Update the listing from the line containing "Yes, point (35, 116) is closer to viewer." down through the line containing "rubber yellow toy at upper center is higher" by putting "plastic rail" wherever "plastic track" appears. Keep every other word the same.

[Records from a data source]
┌──

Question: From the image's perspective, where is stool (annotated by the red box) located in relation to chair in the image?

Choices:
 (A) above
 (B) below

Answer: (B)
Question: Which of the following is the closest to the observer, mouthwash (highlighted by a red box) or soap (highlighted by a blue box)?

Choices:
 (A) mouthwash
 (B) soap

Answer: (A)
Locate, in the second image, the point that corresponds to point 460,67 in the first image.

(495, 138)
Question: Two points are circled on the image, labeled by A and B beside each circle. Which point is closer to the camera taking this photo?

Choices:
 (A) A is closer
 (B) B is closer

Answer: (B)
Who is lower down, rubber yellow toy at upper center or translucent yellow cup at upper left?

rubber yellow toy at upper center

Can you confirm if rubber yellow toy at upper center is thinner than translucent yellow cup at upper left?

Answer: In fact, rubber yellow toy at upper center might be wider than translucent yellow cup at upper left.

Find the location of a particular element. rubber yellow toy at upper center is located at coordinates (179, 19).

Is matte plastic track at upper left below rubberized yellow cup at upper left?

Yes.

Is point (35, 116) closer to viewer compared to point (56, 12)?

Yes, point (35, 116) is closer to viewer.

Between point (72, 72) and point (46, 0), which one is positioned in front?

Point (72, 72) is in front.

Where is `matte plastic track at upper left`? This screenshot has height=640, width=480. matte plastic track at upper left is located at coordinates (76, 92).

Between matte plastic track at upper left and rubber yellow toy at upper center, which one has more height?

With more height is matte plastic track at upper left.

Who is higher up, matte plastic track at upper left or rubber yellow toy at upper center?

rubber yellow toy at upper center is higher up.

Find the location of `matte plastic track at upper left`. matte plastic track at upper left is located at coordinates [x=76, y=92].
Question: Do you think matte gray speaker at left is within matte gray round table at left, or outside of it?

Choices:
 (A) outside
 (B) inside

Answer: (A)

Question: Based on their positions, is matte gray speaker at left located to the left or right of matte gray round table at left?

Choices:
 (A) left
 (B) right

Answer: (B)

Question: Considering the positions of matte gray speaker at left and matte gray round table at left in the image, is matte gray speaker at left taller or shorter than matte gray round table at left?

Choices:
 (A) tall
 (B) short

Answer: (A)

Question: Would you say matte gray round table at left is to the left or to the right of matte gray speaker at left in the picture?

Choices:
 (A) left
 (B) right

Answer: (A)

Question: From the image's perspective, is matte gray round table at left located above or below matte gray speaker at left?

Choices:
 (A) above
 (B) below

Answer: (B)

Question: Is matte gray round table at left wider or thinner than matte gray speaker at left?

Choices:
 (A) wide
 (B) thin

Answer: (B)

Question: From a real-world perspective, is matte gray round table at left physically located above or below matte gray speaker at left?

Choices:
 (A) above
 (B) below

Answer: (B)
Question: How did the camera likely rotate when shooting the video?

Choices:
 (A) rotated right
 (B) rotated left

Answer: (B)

└──

#### [Answer space]
Yes, point (35, 116) is closer to viewer.

Between point (72, 72) and point (46, 0), which one is positioned in front?

Point (72, 72) is in front.

Where is `matte plastic rail at upper left`? This screenshot has height=640, width=480. matte plastic rail at upper left is located at coordinates (76, 92).

Between matte plastic rail at upper left and rubber yellow toy at upper center, which one has more height?

With more height is matte plastic rail at upper left.

Who is higher up, matte plastic rail at upper left or rubber yellow toy at upper center?

rubber yellow toy at upper center is higher up.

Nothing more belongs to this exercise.